MATERIAL PROVIDED>

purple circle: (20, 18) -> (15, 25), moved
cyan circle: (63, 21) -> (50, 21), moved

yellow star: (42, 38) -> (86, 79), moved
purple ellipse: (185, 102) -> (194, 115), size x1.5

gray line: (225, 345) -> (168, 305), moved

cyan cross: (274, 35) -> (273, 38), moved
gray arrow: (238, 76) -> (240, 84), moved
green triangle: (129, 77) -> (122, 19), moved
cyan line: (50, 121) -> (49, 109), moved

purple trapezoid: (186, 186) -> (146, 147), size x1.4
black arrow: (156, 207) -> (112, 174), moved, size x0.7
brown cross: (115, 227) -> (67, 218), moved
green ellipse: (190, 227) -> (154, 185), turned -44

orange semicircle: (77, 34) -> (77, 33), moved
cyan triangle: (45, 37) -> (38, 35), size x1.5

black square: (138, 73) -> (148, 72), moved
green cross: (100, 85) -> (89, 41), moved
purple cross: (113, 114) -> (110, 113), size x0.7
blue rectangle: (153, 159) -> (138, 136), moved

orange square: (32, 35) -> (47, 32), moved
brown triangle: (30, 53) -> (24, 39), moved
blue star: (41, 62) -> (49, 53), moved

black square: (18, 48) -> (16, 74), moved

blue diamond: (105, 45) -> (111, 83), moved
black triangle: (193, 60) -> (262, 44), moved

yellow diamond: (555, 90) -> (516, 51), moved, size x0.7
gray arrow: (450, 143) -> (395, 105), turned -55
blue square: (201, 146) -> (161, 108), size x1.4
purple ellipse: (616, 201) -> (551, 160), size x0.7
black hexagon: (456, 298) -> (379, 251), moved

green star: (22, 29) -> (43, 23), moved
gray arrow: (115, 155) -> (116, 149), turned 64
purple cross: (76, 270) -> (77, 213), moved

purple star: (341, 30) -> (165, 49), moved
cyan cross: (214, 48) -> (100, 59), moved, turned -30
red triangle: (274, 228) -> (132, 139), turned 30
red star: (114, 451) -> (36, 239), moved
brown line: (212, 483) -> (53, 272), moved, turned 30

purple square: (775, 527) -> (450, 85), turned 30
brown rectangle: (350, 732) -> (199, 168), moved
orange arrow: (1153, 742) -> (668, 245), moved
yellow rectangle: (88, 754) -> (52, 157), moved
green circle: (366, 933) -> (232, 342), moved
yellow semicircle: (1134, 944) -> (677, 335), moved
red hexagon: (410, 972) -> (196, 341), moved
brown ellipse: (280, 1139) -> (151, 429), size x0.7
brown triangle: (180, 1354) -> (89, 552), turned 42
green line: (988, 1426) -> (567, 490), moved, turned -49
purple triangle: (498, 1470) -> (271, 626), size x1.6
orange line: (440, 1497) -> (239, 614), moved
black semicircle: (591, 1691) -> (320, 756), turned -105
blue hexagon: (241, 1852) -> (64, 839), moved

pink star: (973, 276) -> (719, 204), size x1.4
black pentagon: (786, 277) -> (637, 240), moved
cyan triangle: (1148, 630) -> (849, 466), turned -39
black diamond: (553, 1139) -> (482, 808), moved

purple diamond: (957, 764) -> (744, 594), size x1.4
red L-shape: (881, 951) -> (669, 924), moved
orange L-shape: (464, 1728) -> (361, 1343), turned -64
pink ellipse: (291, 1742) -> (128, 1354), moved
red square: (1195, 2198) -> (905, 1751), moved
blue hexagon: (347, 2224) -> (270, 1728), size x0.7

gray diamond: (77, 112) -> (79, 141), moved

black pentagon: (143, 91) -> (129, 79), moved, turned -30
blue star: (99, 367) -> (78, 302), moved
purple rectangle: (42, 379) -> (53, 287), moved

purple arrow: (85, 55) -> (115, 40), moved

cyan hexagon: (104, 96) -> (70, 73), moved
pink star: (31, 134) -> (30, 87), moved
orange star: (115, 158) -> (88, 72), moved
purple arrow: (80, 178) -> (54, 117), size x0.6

YOUR ASSIGNMENT> Search the data and copy each line containing "diamond".

EXERCISE RESPONSE>
blue diamond: (105, 45) -> (111, 83), moved
yellow diamond: (555, 90) -> (516, 51), moved, size x0.7
black diamond: (553, 1139) -> (482, 808), moved
purple diamond: (957, 764) -> (744, 594), size x1.4
gray diamond: (77, 112) -> (79, 141), moved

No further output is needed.